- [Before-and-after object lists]
┌──

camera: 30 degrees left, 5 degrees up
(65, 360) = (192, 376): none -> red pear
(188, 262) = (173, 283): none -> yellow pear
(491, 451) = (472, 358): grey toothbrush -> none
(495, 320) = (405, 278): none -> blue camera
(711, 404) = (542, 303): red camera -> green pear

└──
┌──

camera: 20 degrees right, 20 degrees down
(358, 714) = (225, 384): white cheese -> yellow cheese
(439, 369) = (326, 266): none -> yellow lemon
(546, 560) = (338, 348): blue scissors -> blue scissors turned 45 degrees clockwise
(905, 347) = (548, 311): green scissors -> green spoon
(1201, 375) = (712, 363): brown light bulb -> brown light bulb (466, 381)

└──

Reproduce exactly the section above that begins at the line containing "(65, 360) = (192, 376): none -> red pear" and ends at the line containing "(711, 404) = (542, 303): red", leaving out all other lines.

- [SOLVED EXERCISE]
(65, 360) = (192, 376): none -> red pear
(188, 262) = (173, 283): none -> yellow pear
(491, 451) = (472, 358): grey toothbrush -> none
(495, 320) = (405, 278): none -> blue camera
(711, 404) = (542, 303): red camera -> green pear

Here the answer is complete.